Where the line with "R6: none -> 43k (VB2, VDD)" appears below, start writing out lines exactly, and finish with the line with "D1: LED green", which is included; write out nothing else.

== Segment start ==

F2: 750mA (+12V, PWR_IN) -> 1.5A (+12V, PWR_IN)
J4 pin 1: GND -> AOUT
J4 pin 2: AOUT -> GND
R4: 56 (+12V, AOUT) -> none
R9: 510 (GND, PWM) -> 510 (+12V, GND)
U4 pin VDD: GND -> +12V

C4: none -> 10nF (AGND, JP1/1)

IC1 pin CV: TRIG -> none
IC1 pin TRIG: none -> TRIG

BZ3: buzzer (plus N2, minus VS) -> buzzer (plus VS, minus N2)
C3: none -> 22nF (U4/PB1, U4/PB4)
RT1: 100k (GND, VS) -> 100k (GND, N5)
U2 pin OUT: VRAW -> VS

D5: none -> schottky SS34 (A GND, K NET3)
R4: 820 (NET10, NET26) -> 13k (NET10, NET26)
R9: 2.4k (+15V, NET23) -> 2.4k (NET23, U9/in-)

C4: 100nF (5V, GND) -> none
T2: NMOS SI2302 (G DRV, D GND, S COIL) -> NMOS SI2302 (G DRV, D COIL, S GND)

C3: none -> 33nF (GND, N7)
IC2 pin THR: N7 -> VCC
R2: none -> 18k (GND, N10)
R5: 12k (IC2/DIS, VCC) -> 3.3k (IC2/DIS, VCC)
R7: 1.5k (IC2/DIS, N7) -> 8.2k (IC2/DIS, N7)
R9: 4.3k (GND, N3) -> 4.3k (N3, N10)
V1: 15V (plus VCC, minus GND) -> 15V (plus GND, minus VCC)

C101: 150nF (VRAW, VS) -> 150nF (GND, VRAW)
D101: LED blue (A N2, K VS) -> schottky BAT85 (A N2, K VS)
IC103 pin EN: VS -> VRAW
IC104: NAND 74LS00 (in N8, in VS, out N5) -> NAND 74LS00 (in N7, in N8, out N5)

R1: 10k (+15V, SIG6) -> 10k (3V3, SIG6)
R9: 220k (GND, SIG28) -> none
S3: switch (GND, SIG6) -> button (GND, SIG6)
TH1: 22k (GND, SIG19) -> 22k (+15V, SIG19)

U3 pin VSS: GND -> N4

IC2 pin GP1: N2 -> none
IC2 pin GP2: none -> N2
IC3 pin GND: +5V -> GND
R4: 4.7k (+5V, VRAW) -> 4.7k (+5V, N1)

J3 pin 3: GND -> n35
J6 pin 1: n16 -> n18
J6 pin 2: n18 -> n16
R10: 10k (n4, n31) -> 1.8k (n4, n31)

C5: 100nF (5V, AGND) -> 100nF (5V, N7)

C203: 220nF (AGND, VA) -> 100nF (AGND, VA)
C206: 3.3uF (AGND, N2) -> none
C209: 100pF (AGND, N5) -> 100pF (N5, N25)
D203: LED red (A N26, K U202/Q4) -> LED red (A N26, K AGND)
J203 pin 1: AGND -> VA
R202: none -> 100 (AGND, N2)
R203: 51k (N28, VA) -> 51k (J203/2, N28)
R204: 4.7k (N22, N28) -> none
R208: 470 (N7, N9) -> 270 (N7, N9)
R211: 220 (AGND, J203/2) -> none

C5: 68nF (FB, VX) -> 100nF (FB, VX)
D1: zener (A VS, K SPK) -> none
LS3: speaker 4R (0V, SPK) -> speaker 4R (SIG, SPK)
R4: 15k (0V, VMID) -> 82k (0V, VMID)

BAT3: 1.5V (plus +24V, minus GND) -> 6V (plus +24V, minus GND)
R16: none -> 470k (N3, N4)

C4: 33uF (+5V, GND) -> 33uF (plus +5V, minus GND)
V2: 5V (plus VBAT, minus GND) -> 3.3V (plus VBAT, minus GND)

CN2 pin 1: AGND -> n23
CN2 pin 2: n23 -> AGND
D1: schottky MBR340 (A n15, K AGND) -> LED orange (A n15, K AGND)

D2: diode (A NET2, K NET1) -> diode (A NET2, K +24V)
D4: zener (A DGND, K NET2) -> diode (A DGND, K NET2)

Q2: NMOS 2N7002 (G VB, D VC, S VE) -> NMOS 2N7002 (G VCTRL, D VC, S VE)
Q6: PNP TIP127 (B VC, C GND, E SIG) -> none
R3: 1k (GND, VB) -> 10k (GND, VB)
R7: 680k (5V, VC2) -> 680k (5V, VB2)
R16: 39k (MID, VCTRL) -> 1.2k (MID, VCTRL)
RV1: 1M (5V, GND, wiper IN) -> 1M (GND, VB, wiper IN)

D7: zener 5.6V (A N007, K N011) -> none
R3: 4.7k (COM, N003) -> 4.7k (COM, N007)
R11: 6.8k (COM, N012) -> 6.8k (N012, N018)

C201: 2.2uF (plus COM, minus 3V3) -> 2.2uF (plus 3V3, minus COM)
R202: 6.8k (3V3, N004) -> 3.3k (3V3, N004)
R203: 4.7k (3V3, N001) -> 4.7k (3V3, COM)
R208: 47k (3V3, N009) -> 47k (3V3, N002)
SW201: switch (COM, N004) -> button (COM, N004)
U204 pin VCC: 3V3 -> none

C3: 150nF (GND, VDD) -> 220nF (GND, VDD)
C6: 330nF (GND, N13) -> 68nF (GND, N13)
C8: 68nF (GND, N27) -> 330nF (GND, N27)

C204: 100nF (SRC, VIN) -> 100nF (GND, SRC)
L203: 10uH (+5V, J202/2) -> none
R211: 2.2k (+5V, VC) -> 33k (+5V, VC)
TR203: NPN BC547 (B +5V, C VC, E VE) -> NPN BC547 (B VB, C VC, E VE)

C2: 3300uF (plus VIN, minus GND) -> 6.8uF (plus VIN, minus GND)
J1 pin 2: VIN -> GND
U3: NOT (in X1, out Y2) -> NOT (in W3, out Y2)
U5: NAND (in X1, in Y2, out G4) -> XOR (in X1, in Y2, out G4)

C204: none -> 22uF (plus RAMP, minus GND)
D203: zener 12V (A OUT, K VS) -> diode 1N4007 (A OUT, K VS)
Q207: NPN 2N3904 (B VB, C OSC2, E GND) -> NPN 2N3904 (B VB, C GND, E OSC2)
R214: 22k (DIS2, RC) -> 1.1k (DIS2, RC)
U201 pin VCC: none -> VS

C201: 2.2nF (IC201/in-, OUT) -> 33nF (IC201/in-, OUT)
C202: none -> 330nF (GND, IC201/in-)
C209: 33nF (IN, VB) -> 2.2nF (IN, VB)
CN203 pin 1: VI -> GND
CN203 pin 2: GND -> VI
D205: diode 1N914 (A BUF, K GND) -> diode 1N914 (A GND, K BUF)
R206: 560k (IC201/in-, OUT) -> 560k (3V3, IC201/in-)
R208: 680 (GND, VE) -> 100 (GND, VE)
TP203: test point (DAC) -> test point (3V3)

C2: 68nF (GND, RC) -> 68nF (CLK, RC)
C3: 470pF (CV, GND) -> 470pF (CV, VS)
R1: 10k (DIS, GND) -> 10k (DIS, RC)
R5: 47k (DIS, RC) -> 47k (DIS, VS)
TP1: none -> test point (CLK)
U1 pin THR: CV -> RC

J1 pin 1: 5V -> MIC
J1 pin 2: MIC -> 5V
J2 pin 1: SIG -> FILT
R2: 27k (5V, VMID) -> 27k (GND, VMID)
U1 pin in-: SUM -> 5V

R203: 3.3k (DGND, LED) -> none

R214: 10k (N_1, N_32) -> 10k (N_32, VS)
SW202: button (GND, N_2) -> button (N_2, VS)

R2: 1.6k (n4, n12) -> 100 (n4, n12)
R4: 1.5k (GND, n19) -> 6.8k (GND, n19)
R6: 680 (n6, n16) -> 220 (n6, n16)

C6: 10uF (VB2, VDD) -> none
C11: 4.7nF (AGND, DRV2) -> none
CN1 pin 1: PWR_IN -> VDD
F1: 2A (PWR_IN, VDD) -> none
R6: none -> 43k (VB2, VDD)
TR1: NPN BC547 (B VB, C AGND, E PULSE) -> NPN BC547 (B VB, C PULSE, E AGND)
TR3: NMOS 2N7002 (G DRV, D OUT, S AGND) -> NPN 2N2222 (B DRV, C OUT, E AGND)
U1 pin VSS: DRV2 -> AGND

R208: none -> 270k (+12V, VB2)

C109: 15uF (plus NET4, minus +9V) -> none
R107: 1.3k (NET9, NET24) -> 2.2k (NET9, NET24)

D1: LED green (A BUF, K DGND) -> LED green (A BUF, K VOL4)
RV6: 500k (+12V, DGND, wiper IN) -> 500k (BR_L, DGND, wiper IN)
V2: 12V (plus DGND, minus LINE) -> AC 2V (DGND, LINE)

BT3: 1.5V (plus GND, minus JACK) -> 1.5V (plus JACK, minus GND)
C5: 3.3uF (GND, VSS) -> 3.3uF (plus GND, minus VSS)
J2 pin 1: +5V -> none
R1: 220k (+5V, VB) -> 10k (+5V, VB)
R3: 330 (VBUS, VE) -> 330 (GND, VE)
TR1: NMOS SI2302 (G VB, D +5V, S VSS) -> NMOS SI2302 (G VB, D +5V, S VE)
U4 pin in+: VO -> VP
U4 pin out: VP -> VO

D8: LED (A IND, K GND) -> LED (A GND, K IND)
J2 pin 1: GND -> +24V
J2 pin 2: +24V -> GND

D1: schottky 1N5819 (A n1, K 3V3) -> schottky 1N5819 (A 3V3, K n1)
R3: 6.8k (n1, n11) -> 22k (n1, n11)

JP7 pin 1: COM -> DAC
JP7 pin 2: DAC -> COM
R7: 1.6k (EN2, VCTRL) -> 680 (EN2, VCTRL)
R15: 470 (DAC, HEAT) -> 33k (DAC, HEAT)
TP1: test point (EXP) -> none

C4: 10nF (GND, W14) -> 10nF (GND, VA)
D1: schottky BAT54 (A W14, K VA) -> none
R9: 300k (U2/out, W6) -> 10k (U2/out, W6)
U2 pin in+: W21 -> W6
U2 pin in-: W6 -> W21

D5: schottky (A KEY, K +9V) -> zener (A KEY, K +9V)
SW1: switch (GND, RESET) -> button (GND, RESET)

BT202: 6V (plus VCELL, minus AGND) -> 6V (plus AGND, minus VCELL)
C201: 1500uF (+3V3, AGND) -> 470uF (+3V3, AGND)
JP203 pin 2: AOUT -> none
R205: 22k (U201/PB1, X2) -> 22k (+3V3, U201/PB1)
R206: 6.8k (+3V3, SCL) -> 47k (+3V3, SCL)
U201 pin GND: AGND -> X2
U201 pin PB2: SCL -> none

== Segment end ==

* TASK RESPONSE:
R6: none -> 43k (VB2, VDD)
TR1: NPN BC547 (B VB, C AGND, E PULSE) -> NPN BC547 (B VB, C PULSE, E AGND)
TR3: NMOS 2N7002 (G DRV, D OUT, S AGND) -> NPN 2N2222 (B DRV, C OUT, E AGND)
U1 pin VSS: DRV2 -> AGND

R208: none -> 270k (+12V, VB2)

C109: 15uF (plus NET4, minus +9V) -> none
R107: 1.3k (NET9, NET24) -> 2.2k (NET9, NET24)

D1: LED green (A BUF, K DGND) -> LED green (A BUF, K VOL4)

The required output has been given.